Start of Block

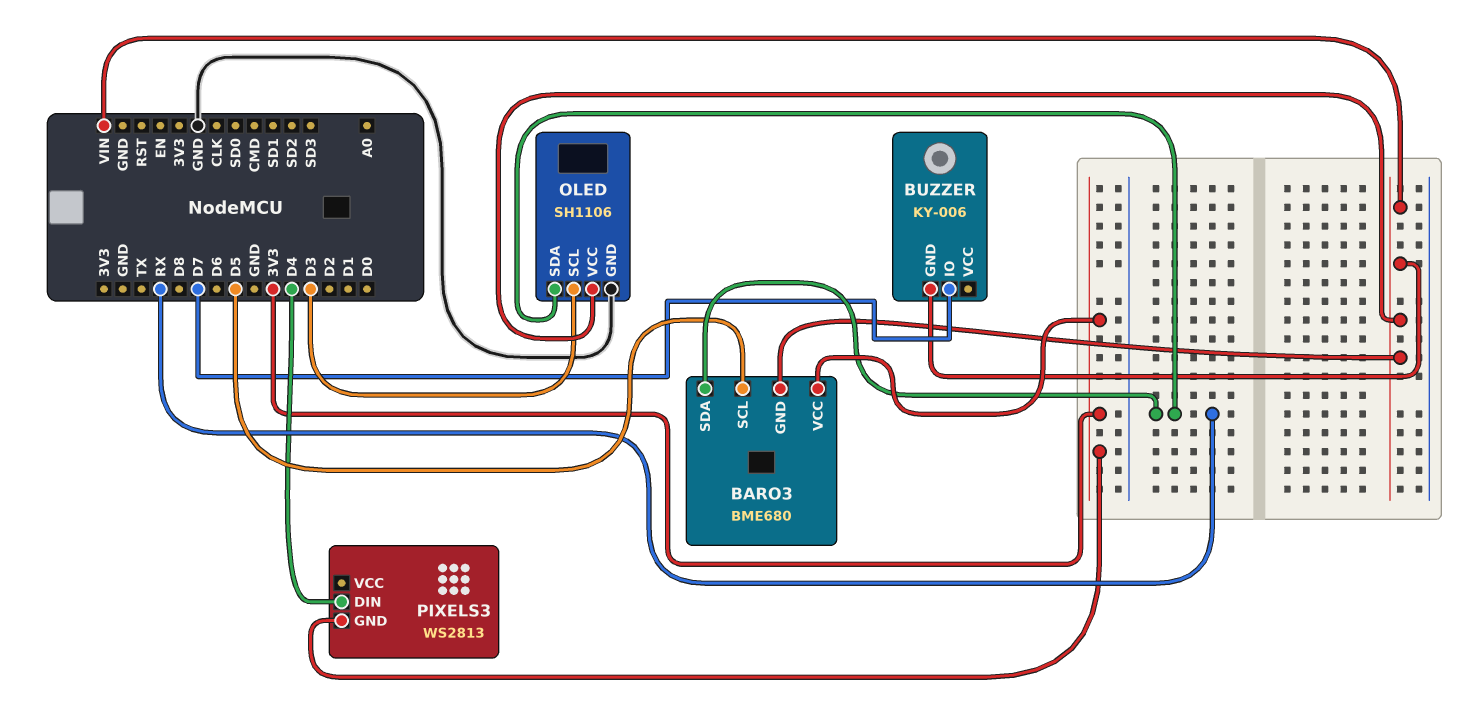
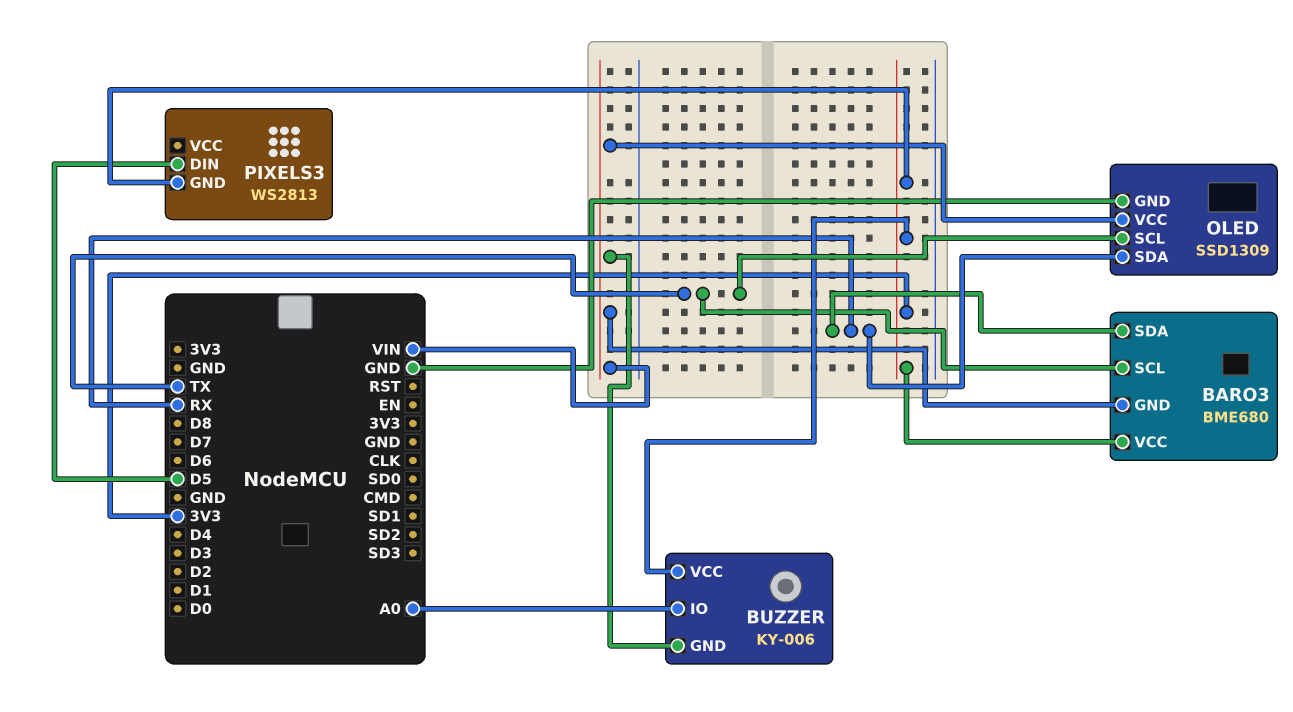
BARO3 pin SCL: D5 -> TX
BUZZER pin IO: D7 -> A0
BUZZER pin VCC: none -> 3V3
OLED: SH1106 -> SSD1309
OLED pin SCL: D3 -> TX
PIXELS3 pin DIN: D4 -> D5

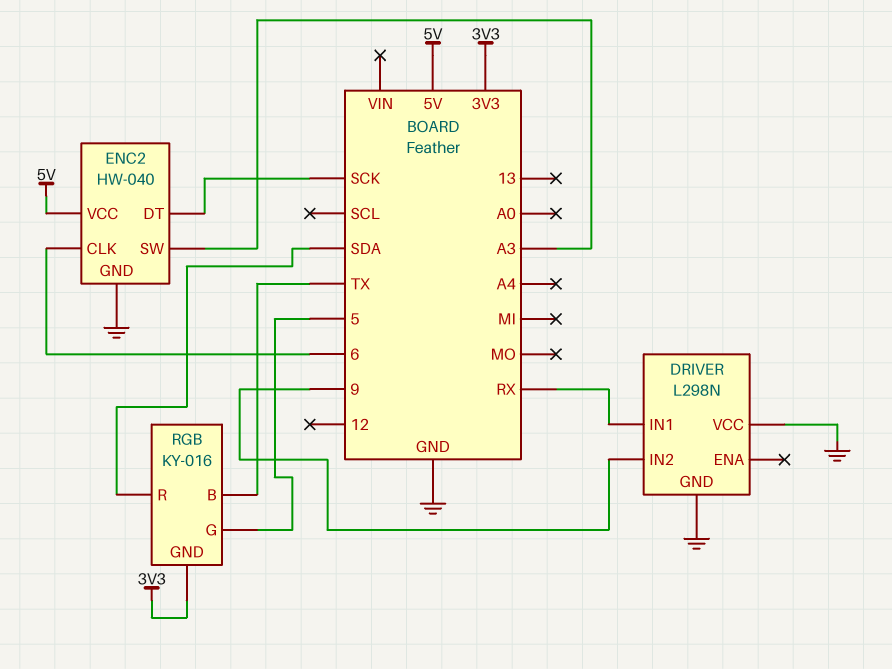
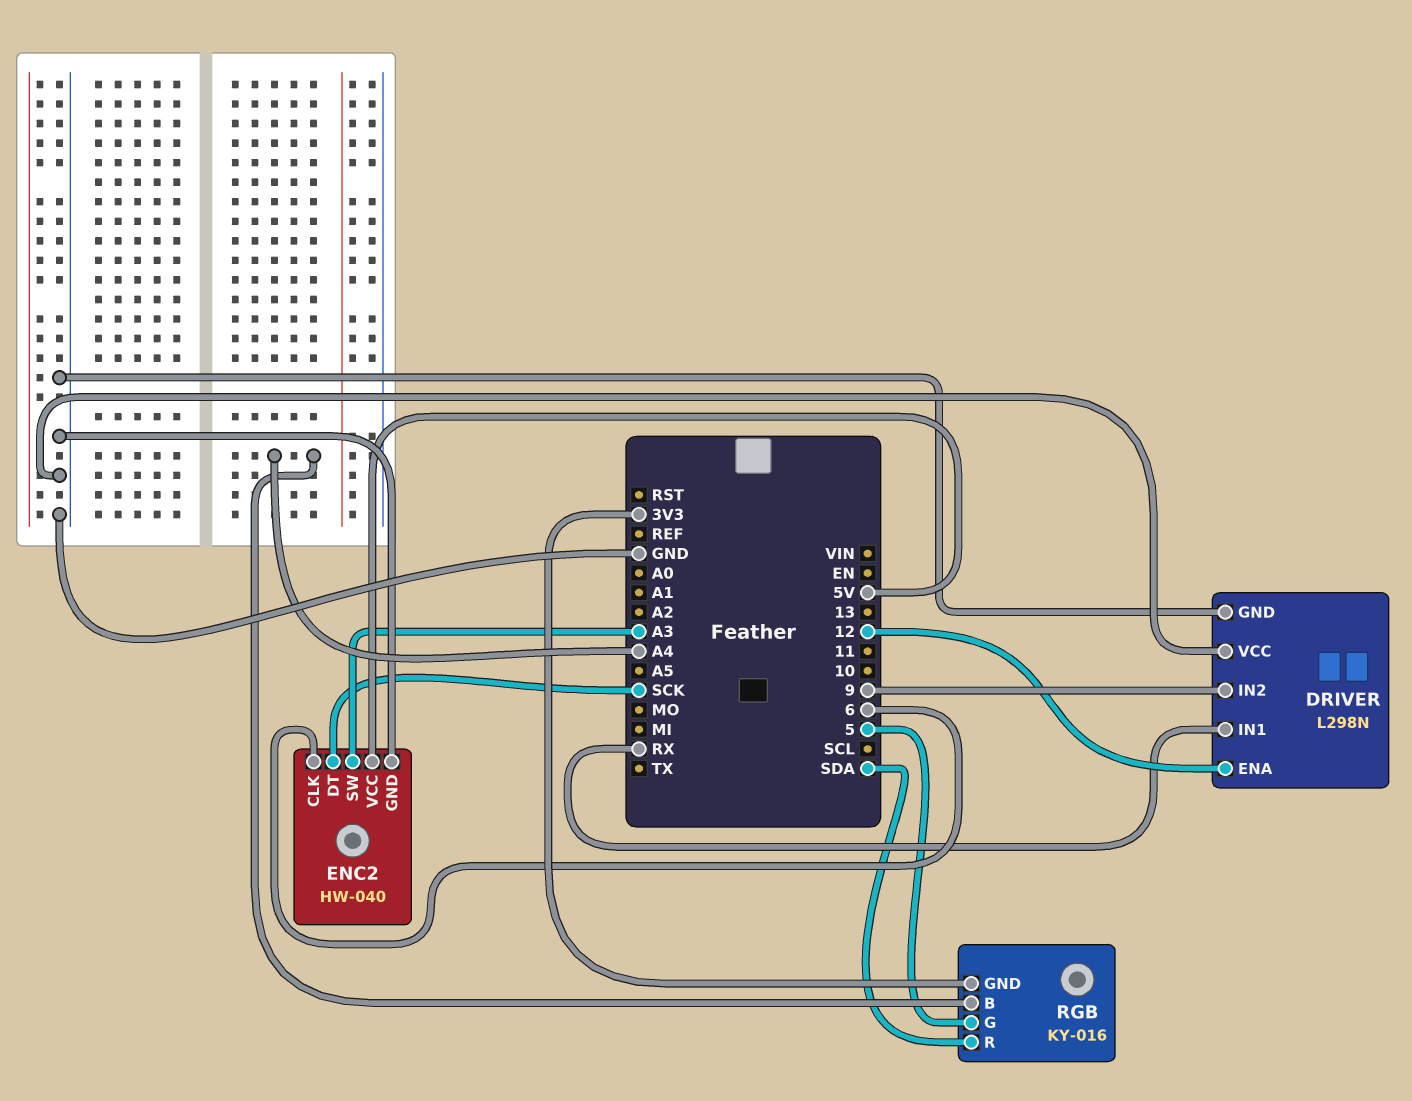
DRIVER pin ENA: none -> 12
RGB pin B: TX -> A4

End of Block

# What this task involves
From the first line above to the last, copy the records exactly but omit the pictures.

# Solution for this task
BARO3 pin SCL: D5 -> TX
BUZZER pin IO: D7 -> A0
BUZZER pin VCC: none -> 3V3
OLED: SH1106 -> SSD1309
OLED pin SCL: D3 -> TX
PIXELS3 pin DIN: D4 -> D5

DRIVER pin ENA: none -> 12
RGB pin B: TX -> A4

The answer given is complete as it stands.